TASK STATEMENT: In the entries below, find every line with the string "green" and copy it.

INFORMATION SHOWN:
######
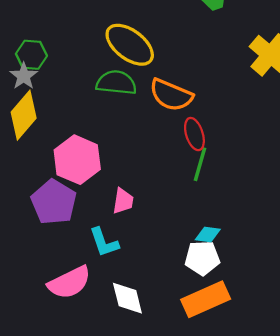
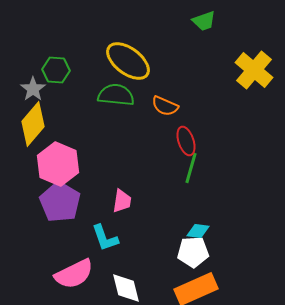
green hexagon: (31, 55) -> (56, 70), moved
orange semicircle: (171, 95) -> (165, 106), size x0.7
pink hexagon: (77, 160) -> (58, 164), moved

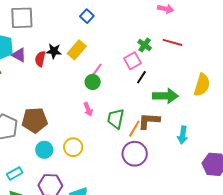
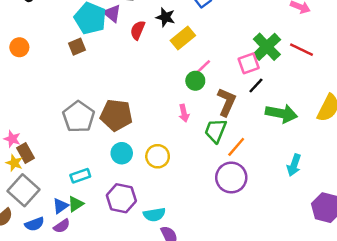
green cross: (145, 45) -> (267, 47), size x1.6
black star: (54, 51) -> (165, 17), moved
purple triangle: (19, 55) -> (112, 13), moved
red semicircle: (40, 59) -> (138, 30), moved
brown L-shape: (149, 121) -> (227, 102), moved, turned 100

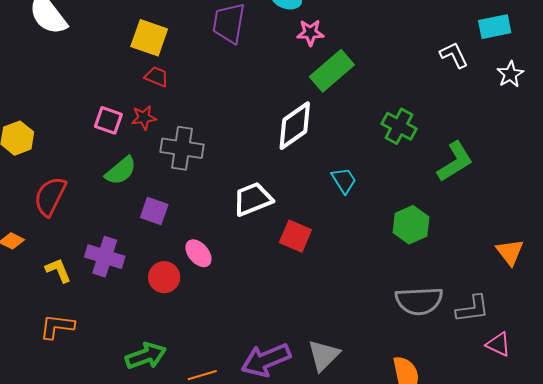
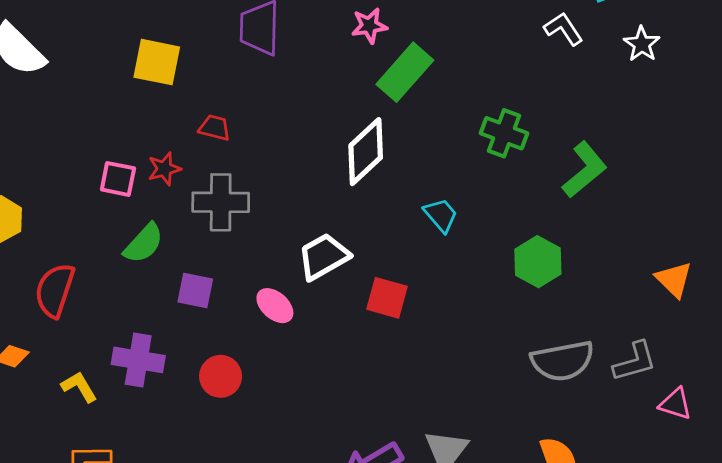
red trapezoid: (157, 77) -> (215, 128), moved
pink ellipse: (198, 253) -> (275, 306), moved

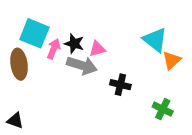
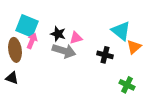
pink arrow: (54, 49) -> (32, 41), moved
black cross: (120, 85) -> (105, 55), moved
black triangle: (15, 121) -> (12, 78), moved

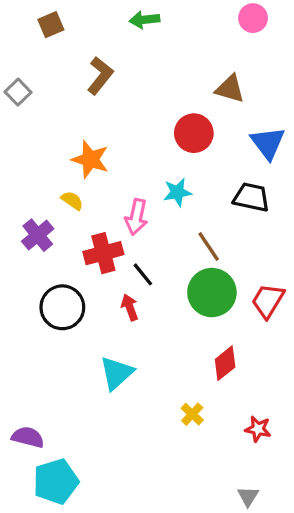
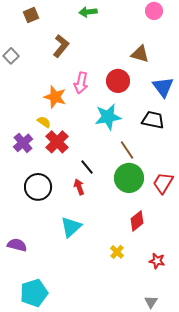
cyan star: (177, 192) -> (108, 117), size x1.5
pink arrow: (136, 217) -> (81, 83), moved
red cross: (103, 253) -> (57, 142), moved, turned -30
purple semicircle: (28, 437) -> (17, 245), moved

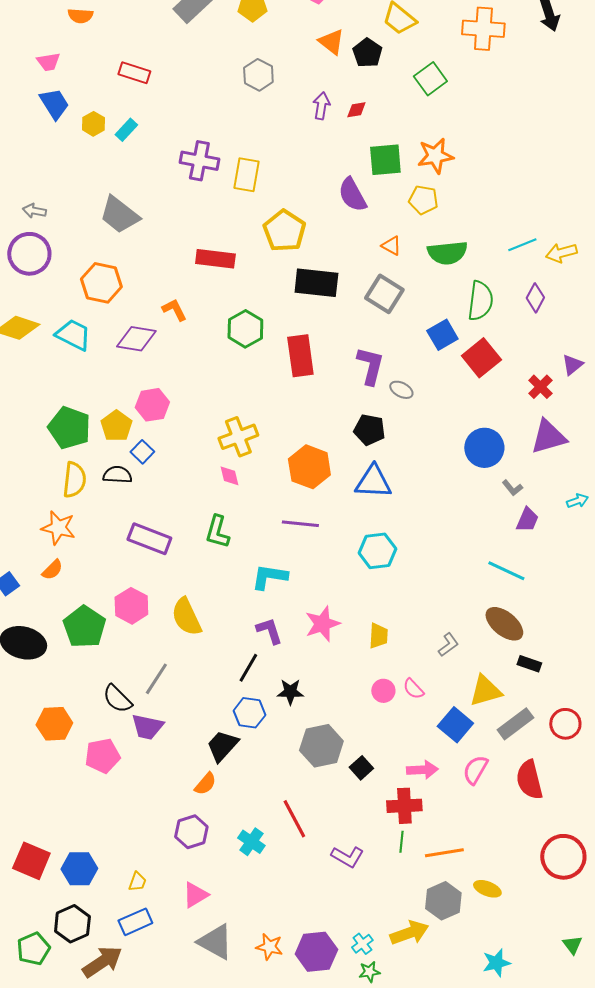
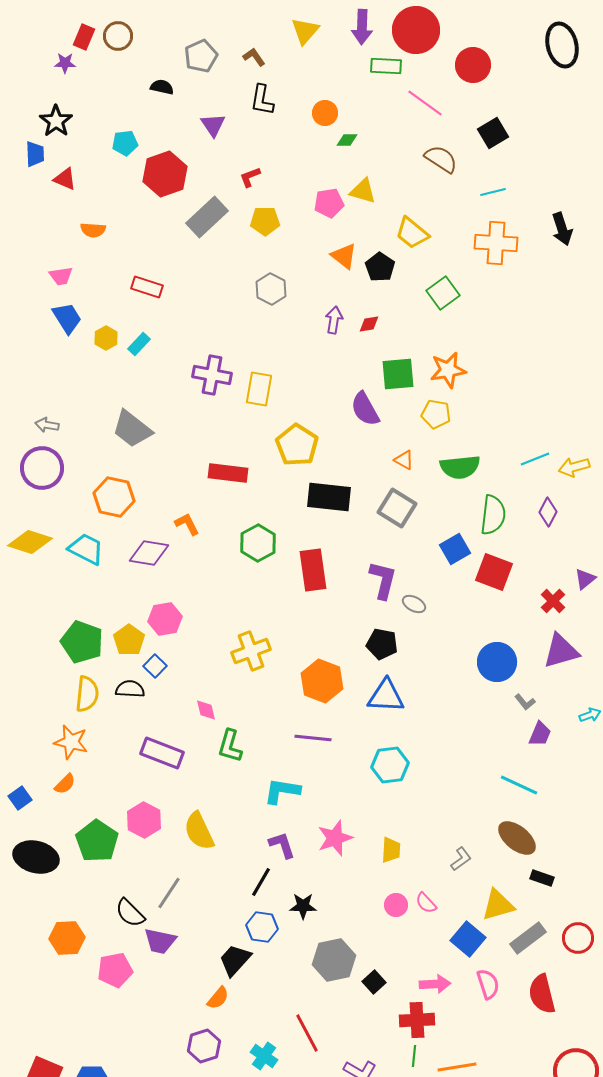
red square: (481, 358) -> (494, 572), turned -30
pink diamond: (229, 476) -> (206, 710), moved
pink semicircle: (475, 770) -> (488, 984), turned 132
######
WRITTEN RESPONSE:
green hexagon: (31, 55) -> (56, 70), moved
green cross: (145, 45) -> (267, 47), size x1.6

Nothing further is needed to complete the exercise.